(Spatial reasoning data)
━━━━━━━━━━━━━━━━
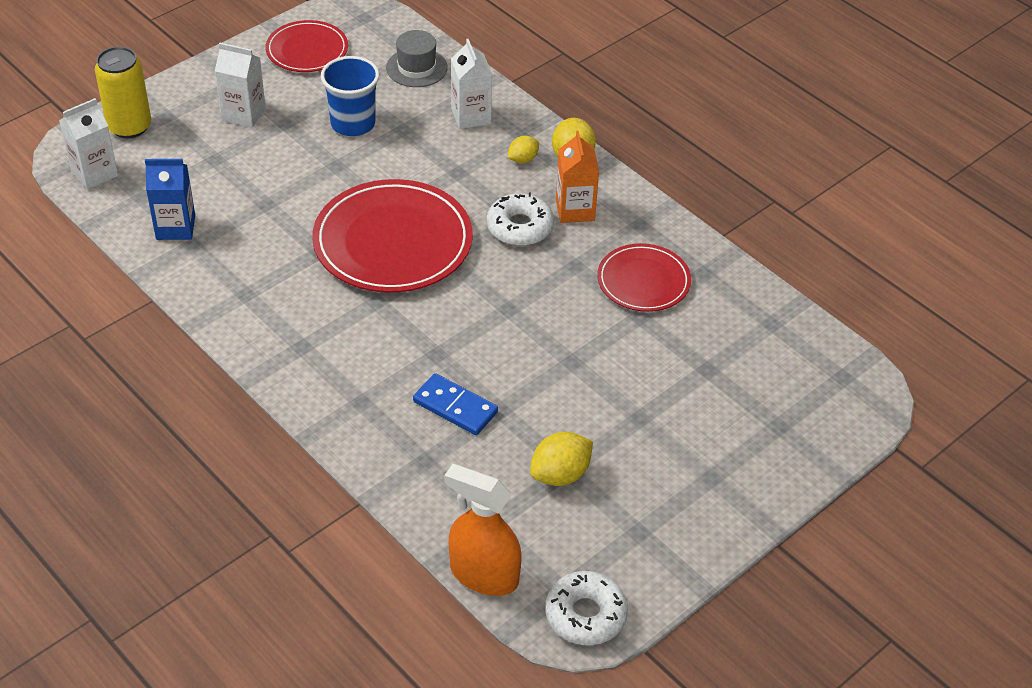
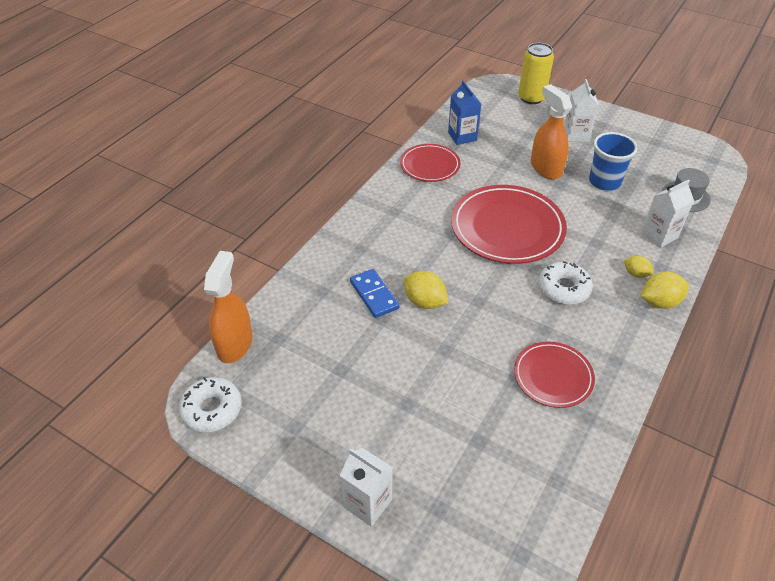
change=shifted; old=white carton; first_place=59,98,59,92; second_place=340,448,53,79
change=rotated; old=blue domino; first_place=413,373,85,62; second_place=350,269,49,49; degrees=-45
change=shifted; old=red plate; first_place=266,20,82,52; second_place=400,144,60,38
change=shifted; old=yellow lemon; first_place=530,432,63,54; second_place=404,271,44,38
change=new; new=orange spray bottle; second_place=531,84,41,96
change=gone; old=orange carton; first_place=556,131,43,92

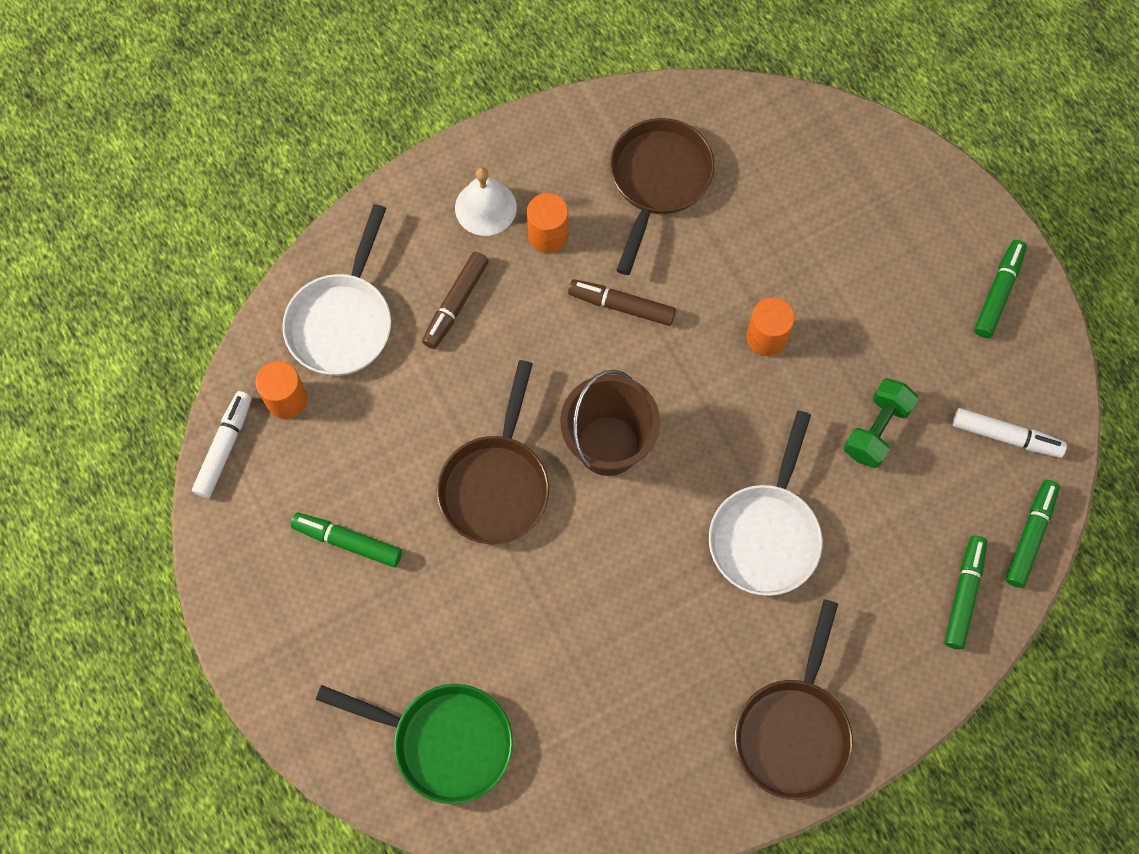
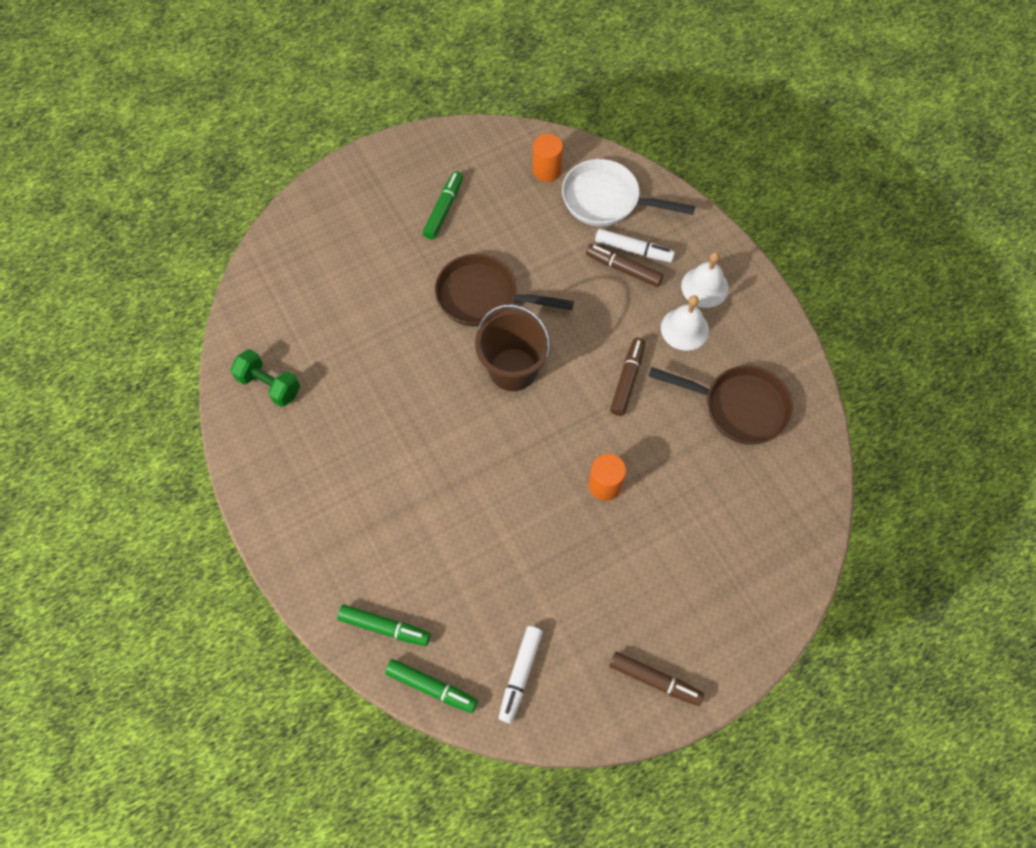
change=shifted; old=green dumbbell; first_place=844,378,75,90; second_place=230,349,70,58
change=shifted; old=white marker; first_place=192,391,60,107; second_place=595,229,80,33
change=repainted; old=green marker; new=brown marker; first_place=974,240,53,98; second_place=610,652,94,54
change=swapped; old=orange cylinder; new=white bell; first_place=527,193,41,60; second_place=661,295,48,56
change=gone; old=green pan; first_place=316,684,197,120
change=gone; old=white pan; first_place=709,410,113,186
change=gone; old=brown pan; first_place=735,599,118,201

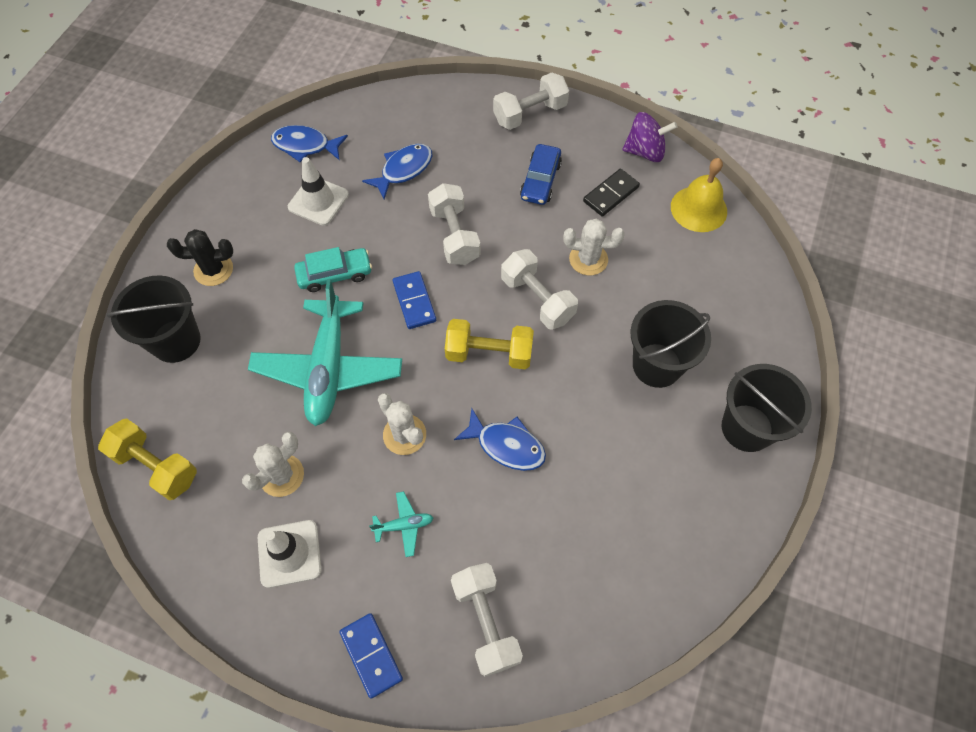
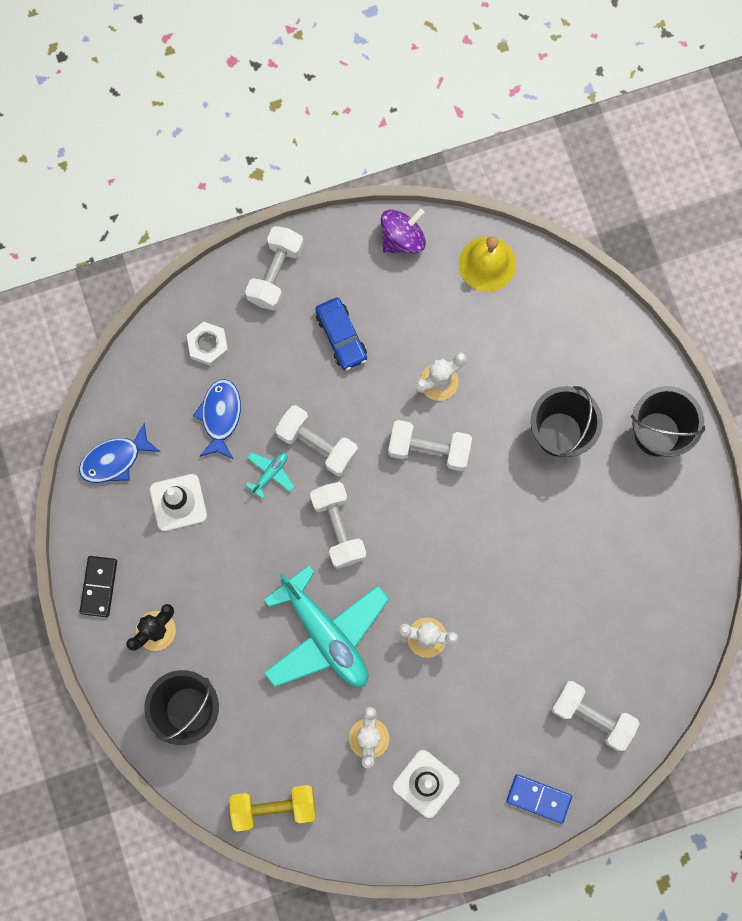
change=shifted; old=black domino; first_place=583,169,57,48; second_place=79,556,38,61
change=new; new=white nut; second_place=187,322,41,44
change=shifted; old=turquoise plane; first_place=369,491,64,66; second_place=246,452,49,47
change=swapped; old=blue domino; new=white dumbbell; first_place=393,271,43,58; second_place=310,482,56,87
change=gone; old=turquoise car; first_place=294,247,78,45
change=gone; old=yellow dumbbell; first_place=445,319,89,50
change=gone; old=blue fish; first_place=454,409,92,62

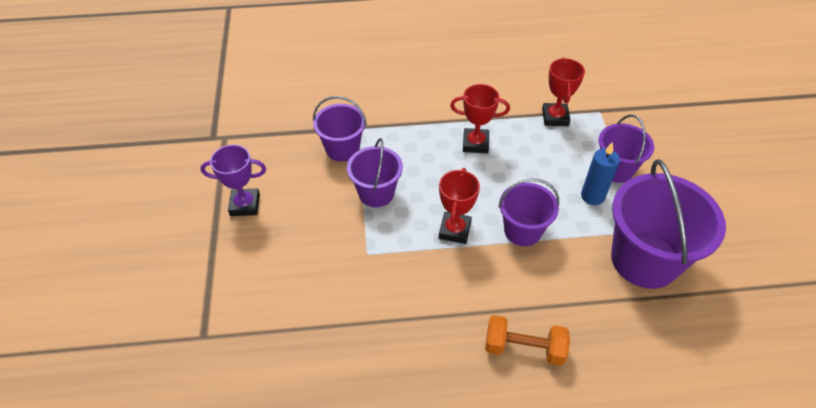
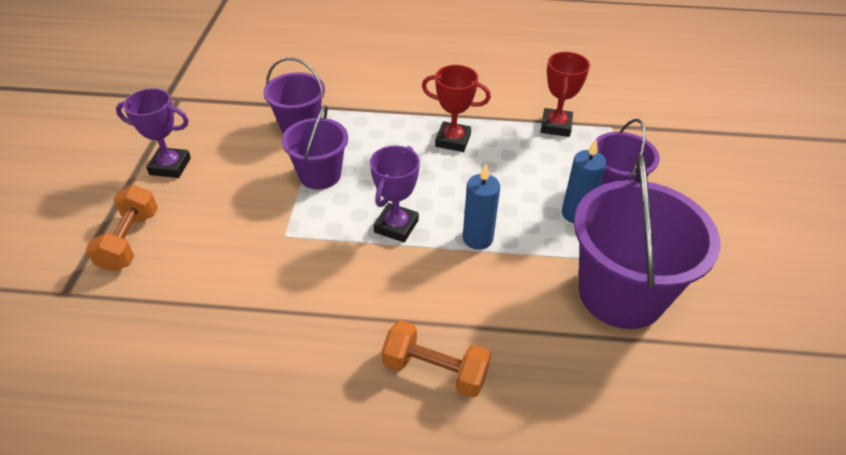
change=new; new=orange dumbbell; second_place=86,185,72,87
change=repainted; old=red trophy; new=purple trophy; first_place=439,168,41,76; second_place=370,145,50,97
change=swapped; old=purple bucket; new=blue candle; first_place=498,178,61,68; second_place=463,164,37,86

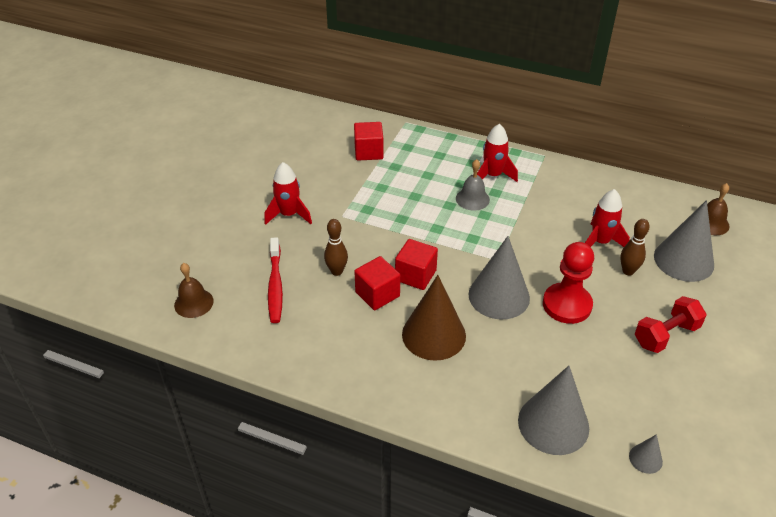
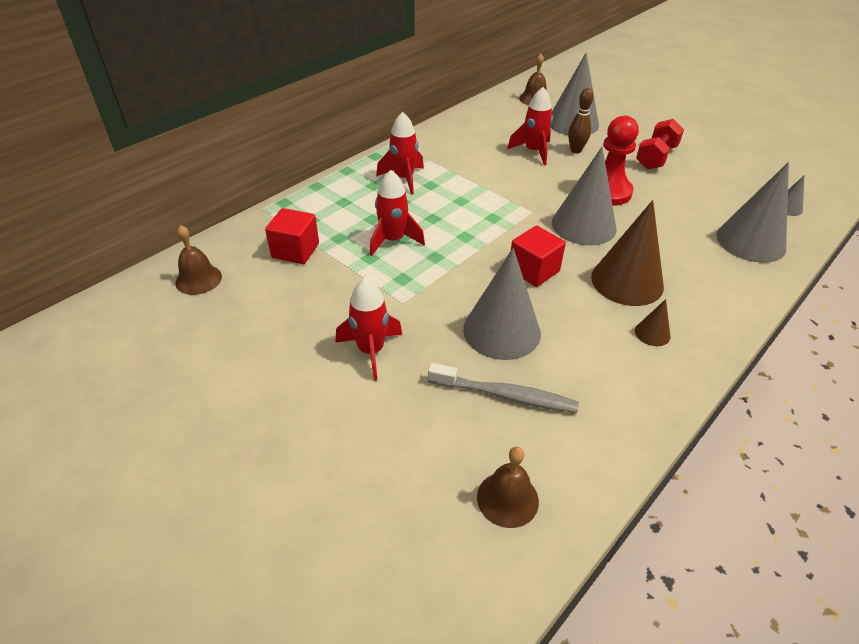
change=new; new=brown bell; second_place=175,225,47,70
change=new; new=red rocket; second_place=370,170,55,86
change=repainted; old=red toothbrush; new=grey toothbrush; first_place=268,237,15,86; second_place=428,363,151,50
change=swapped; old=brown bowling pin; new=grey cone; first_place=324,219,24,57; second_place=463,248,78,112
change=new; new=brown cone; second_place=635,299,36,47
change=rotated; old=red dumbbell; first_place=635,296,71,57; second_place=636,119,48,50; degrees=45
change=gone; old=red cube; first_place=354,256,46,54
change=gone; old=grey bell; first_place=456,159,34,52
━━━━━━━━━━━━━━━━
## WHAT THE EXERCISE ASKS
Restate each record from above word for word, excluding any picture it holds.

## RESPONSE TO THIS TASK
change=shifted; old=white carton; first_place=59,98,59,92; second_place=340,448,53,79
change=rotated; old=blue domino; first_place=413,373,85,62; second_place=350,269,49,49; degrees=-45
change=shifted; old=red plate; first_place=266,20,82,52; second_place=400,144,60,38
change=shifted; old=yellow lemon; first_place=530,432,63,54; second_place=404,271,44,38
change=new; new=orange spray bottle; second_place=531,84,41,96
change=gone; old=orange carton; first_place=556,131,43,92

change=shifted; old=green dumbbell; first_place=844,378,75,90; second_place=230,349,70,58
change=shifted; old=white marker; first_place=192,391,60,107; second_place=595,229,80,33
change=repainted; old=green marker; new=brown marker; first_place=974,240,53,98; second_place=610,652,94,54
change=swapped; old=orange cylinder; new=white bell; first_place=527,193,41,60; second_place=661,295,48,56
change=gone; old=green pan; first_place=316,684,197,120
change=gone; old=white pan; first_place=709,410,113,186
change=gone; old=brown pan; first_place=735,599,118,201

change=shifted; old=black domino; first_place=583,169,57,48; second_place=79,556,38,61
change=new; new=white nut; second_place=187,322,41,44
change=shifted; old=turquoise plane; first_place=369,491,64,66; second_place=246,452,49,47
change=swapped; old=blue domino; new=white dumbbell; first_place=393,271,43,58; second_place=310,482,56,87
change=gone; old=turquoise car; first_place=294,247,78,45
change=gone; old=yellow dumbbell; first_place=445,319,89,50
change=gone; old=blue fish; first_place=454,409,92,62

change=new; new=orange dumbbell; second_place=86,185,72,87
change=repainted; old=red trophy; new=purple trophy; first_place=439,168,41,76; second_place=370,145,50,97
change=swapped; old=purple bucket; new=blue candle; first_place=498,178,61,68; second_place=463,164,37,86

change=new; new=brown bell; second_place=175,225,47,70
change=new; new=red rocket; second_place=370,170,55,86
change=repainted; old=red toothbrush; new=grey toothbrush; first_place=268,237,15,86; second_place=428,363,151,50
change=swapped; old=brown bowling pin; new=grey cone; first_place=324,219,24,57; second_place=463,248,78,112
change=new; new=brown cone; second_place=635,299,36,47
change=rotated; old=red dumbbell; first_place=635,296,71,57; second_place=636,119,48,50; degrees=45
change=gone; old=red cube; first_place=354,256,46,54
change=gone; old=grey bell; first_place=456,159,34,52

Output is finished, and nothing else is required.